| AIM OF THE EXERCISE |
In the entries below, reproduce word for word the lines beginning at the one that contains "yellow hexagon: moved" and ending after the one that contains "purple circle: moved 10 px right, 5 px down". Leave the pictures out.

| EXCERPTED DATA |

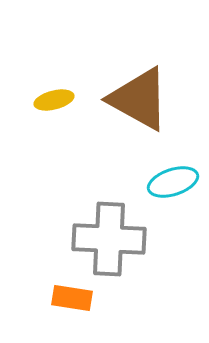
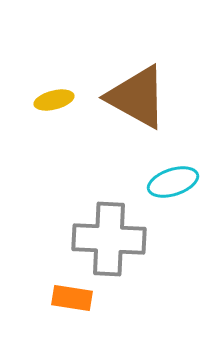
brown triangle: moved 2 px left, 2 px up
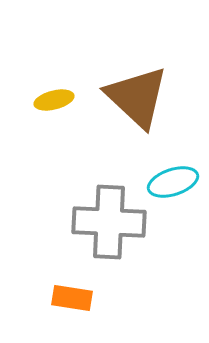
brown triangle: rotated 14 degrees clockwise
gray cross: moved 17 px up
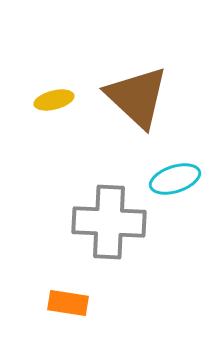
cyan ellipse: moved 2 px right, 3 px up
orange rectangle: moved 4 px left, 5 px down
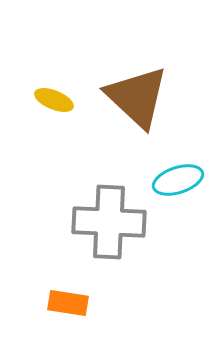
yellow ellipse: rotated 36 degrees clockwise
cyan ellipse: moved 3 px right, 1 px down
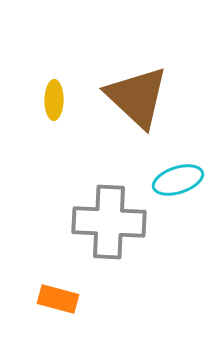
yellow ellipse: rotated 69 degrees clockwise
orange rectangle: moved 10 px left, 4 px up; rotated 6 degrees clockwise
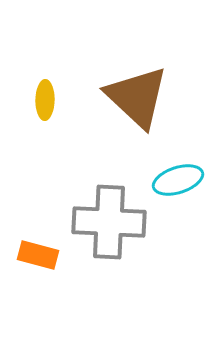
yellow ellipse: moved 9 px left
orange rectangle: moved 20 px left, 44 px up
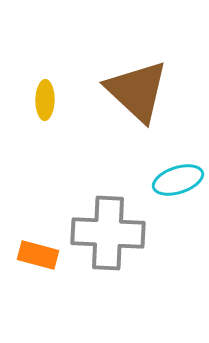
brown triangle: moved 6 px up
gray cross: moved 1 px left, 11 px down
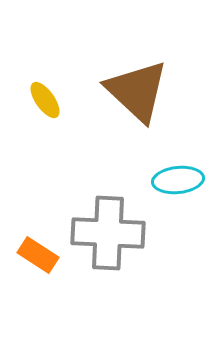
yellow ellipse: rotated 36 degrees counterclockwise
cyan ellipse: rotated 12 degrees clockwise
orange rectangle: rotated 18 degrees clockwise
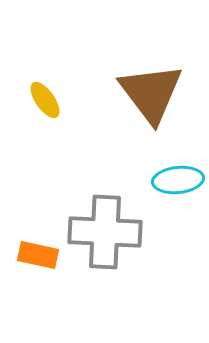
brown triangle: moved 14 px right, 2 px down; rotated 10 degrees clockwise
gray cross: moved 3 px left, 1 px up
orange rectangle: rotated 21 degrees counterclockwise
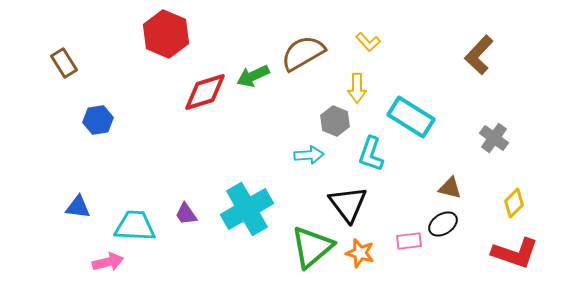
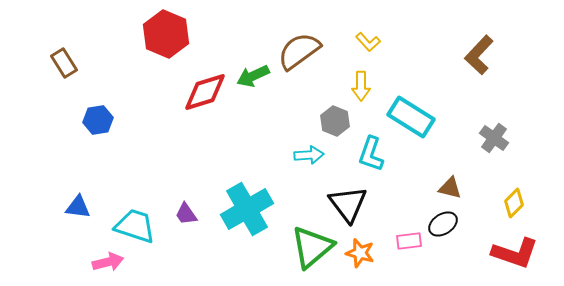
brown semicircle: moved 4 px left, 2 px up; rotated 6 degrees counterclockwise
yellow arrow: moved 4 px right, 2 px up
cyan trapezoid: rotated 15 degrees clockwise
* * *
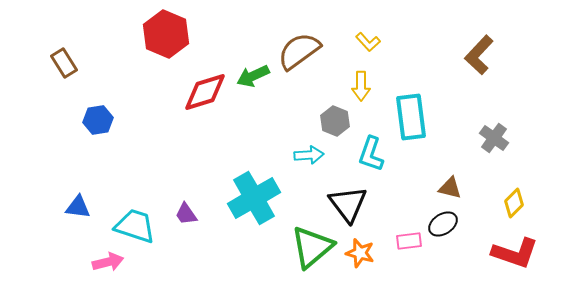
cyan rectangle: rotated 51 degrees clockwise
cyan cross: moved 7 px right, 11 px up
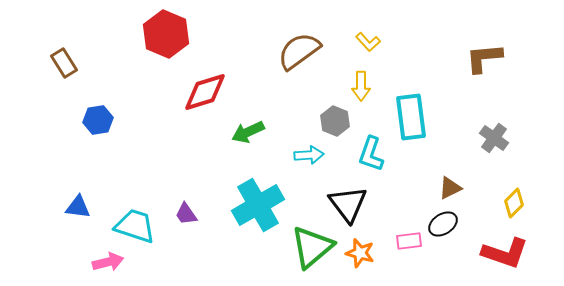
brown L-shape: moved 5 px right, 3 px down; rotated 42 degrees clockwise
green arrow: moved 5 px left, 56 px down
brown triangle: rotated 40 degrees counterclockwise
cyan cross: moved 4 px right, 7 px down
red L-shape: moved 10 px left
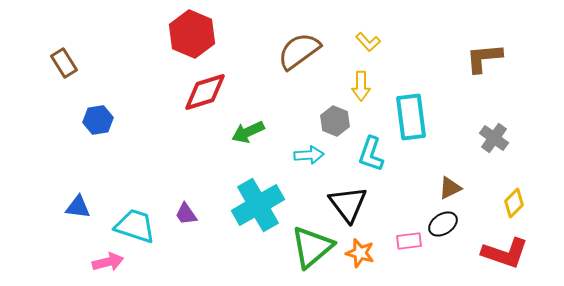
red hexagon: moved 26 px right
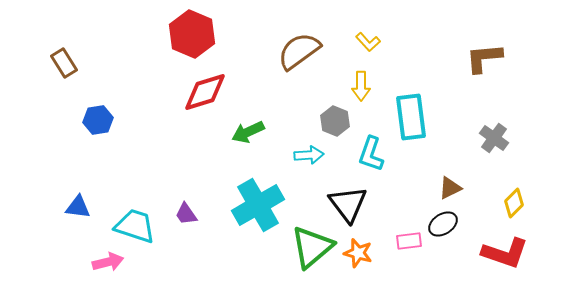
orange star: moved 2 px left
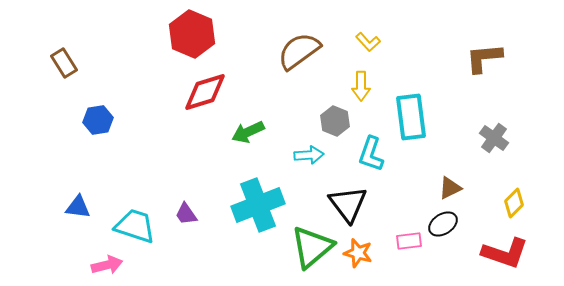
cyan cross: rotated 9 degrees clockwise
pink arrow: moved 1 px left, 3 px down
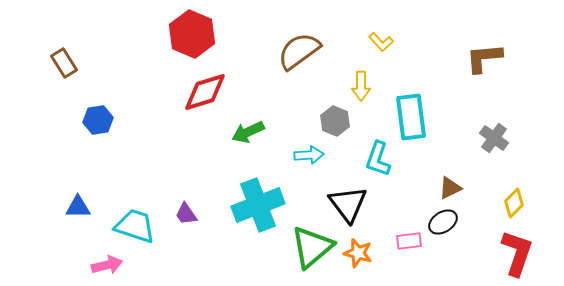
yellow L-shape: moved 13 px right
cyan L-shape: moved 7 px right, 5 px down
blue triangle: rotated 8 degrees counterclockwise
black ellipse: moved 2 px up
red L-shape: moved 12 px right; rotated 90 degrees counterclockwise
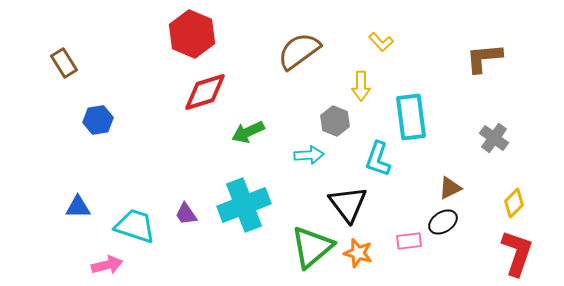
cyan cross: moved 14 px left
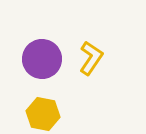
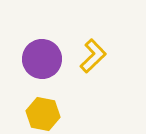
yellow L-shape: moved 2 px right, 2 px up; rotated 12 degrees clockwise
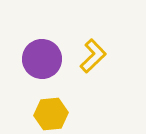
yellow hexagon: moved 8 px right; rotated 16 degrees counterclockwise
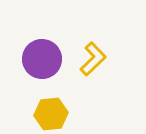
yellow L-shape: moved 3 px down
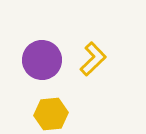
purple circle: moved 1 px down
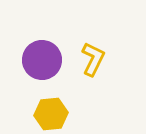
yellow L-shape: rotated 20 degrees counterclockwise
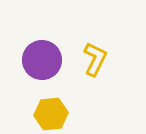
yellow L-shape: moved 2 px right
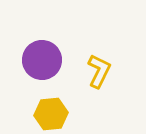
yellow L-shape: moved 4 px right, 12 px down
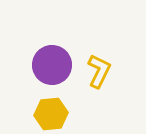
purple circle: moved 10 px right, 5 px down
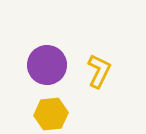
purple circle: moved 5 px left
==
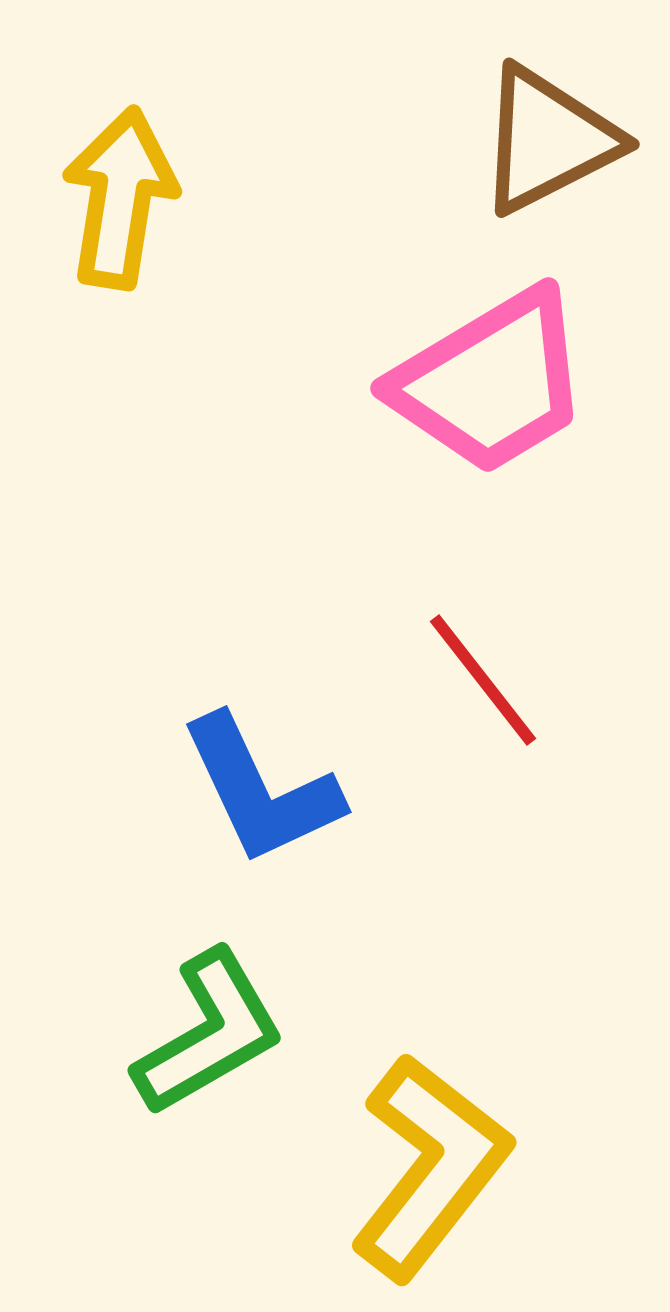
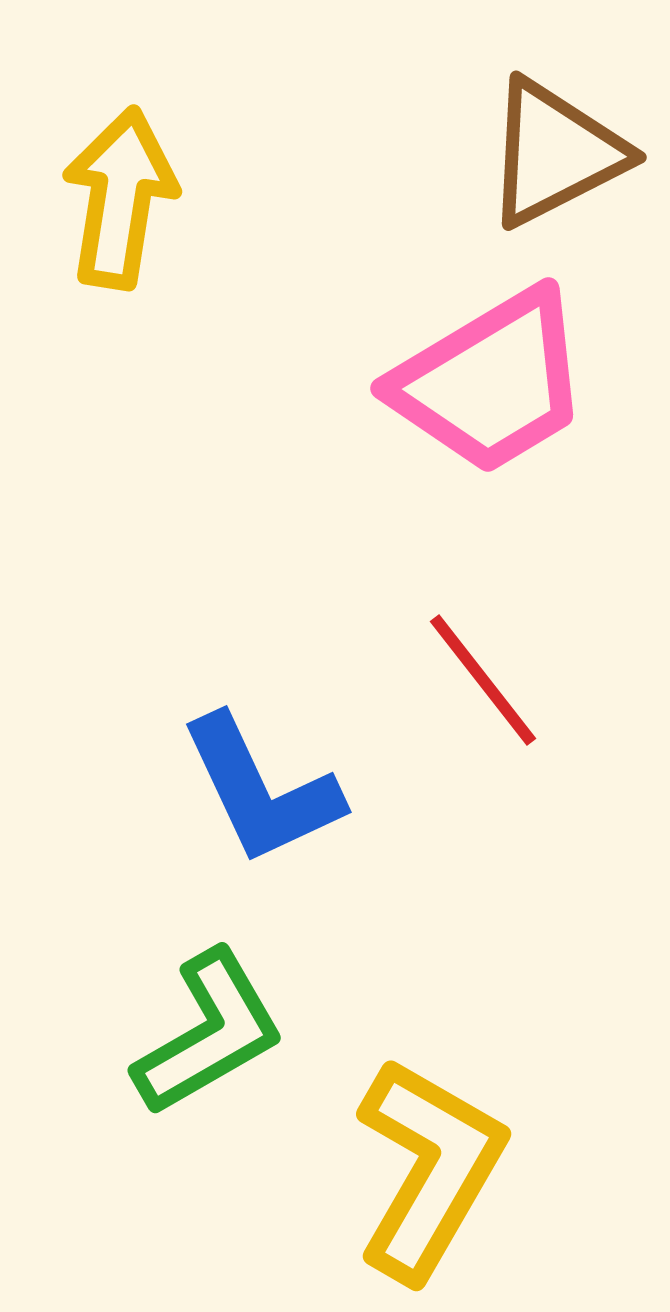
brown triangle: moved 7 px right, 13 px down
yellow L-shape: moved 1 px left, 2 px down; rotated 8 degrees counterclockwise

| WRITTEN SOLUTION |
yellow hexagon: moved 8 px right; rotated 16 degrees counterclockwise
yellow L-shape: moved 3 px down
purple circle: moved 1 px down
yellow L-shape: rotated 20 degrees counterclockwise
yellow L-shape: moved 2 px right
yellow L-shape: moved 4 px right, 12 px down
purple circle: moved 10 px right, 5 px down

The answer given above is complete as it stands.